__AIM__: Rewrite the lines of every item below, substituting "unset" for each occurrence of "none" and leaving all other text unchanged. Omit the pictures from your answer.

>> START

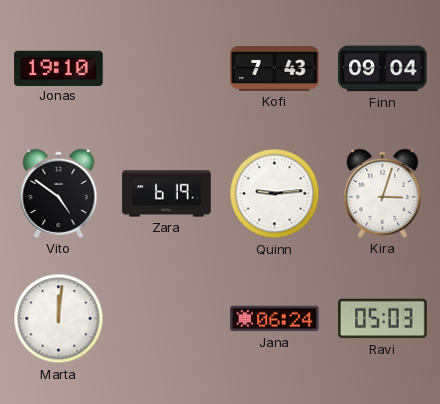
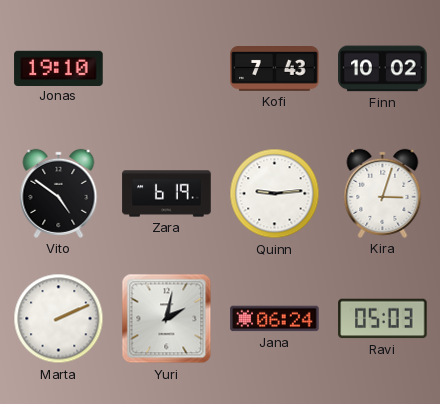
Finn: 09:04 -> 10:02
Marta: 12:01 -> 2:11
Yuri: none -> 2:02
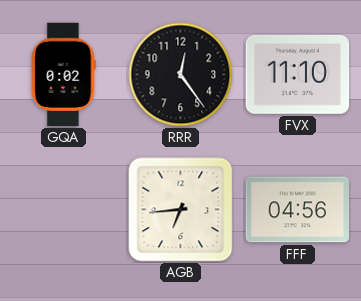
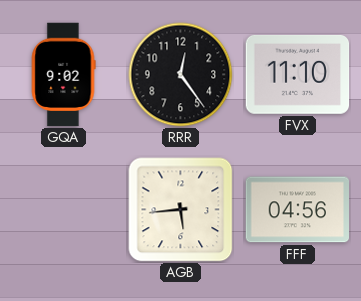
GQA: 0:02 -> 9:02
AGB: 6:44 -> 5:44
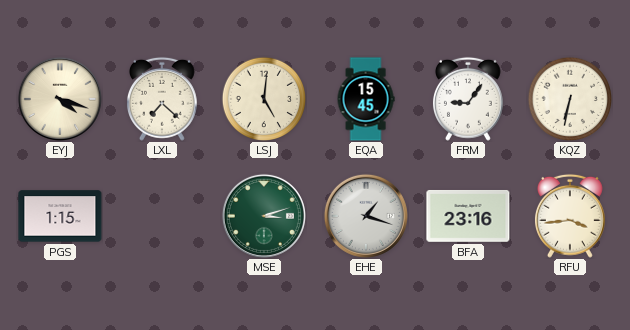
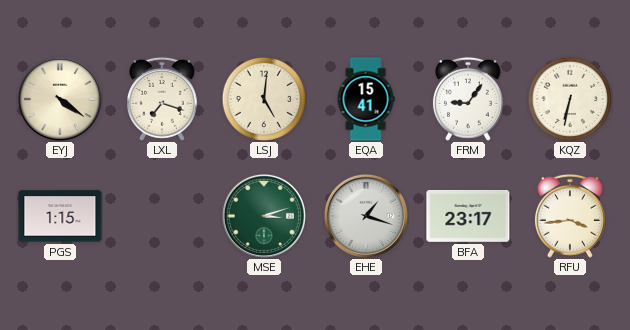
EYJ: 4:18 -> 4:21
LXL: 7:22 -> 7:18
EQA: 15:45 -> 15:41
BFA: 23:16 -> 23:17
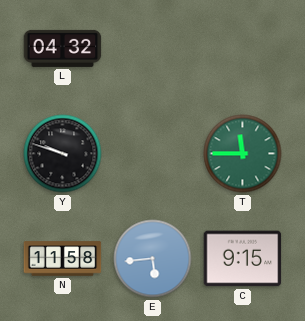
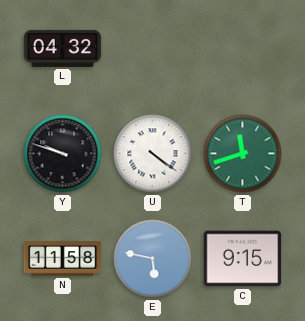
U: none -> 4:21
T: 11:45 -> 11:42
E: 5:44 -> 5:47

>> END

__IN RESPONSE__:
Finn: 09:04 -> 10:02
Marta: 12:01 -> 2:11
Yuri: unset -> 2:02
GQA: 0:02 -> 9:02
AGB: 6:44 -> 5:44
EYJ: 4:18 -> 4:21
LXL: 7:22 -> 7:18
EQA: 15:45 -> 15:41
BFA: 23:16 -> 23:17
U: unset -> 4:21
T: 11:45 -> 11:42
E: 5:44 -> 5:47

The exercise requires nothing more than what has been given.